Collected data entries:
>>>

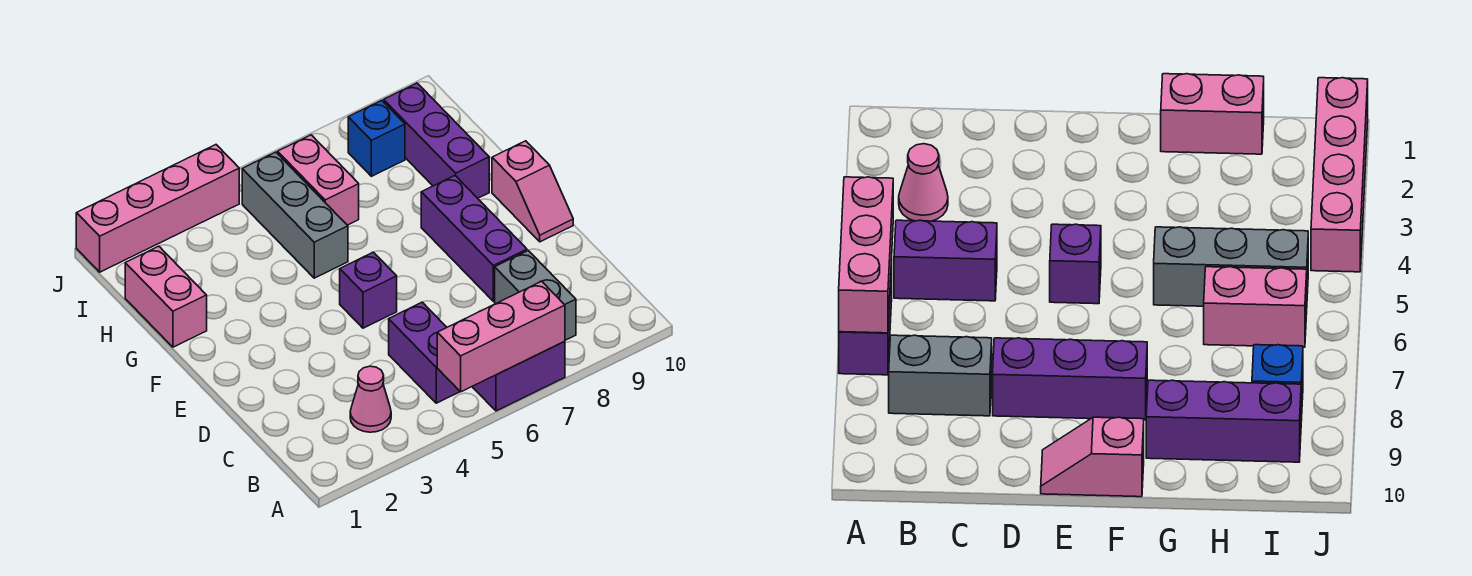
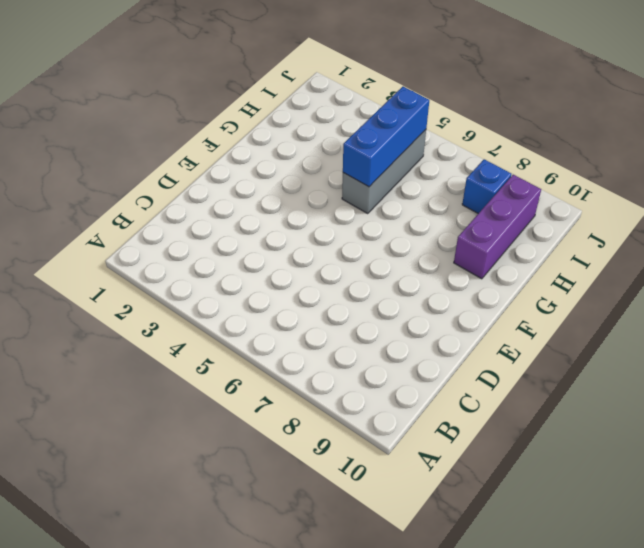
blue 1x3 brick [343,87,429,187] -> none
none -> purple 1x2 brick [473,341,565,411]
none -> pink 1x1 cone [350,366,391,432]
none -> purple 1x2 brick [389,302,460,403]

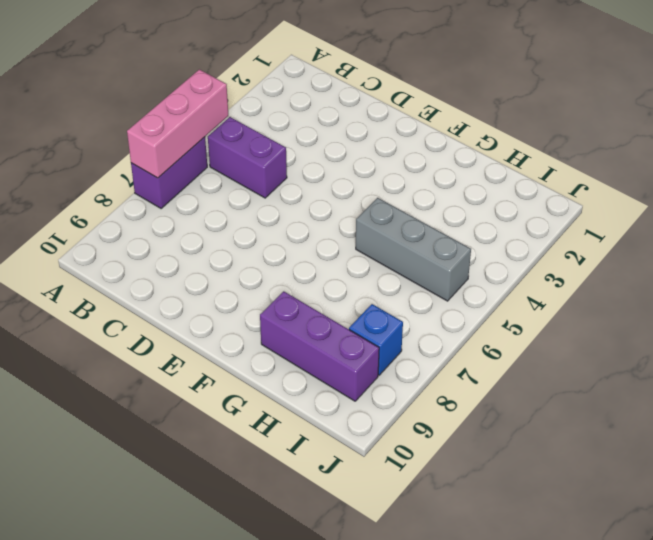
none -> pink 1x1 cone [350,366,391,432]
none -> grey 1x2 brick [495,251,576,340]
none -> purple 1x3 brick [421,176,527,301]

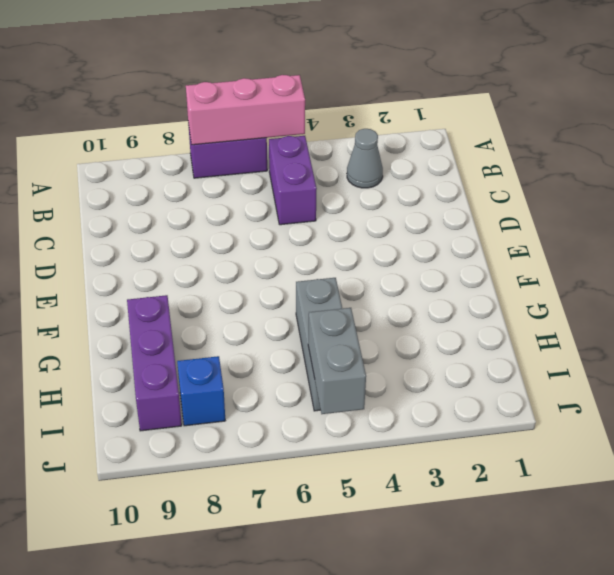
grey 1x1 cone [347,129,383,188] -> pink 1x1 cone [350,366,391,432]
grey 1x2 brick [308,308,366,414] -> grey 1x2 brick moved to [495,251,576,340]
none -> purple 1x3 brick [421,176,527,301]
none -> purple 1x1 brick [340,252,397,328]
none -> pink 1x2 slope [492,141,573,242]

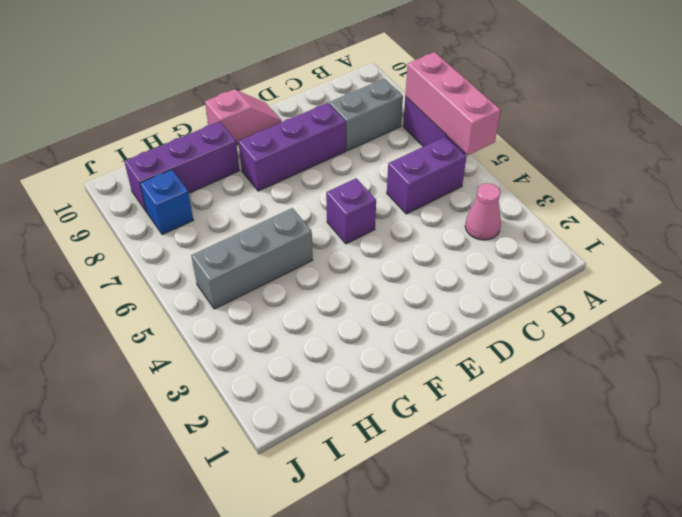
none -> pink 1x2 brick [125,246,207,347]
none -> pink 1x2 brick [278,135,359,225]
none -> pink 1x4 brick [76,145,239,272]

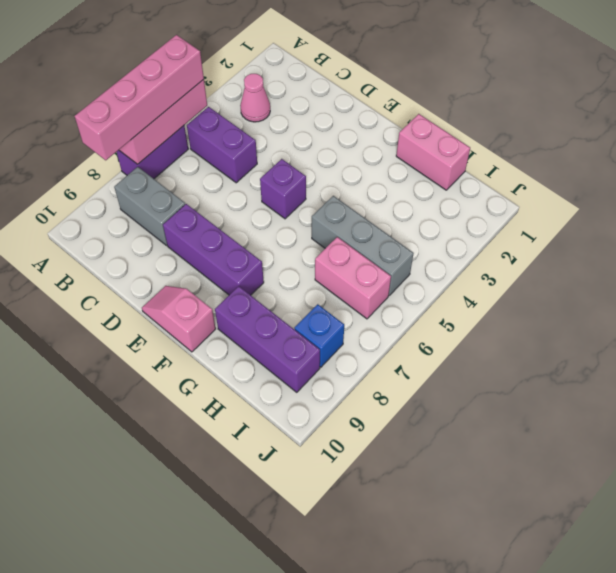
pink 1x4 brick [75,35,204,160] -> pink 1x4 brick moved to [76,145,239,272]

<<<

WHAT IS EXPECTED
State the number of lines above that hold the word "moved", and say nothing else.

RESPONSE BELOW
2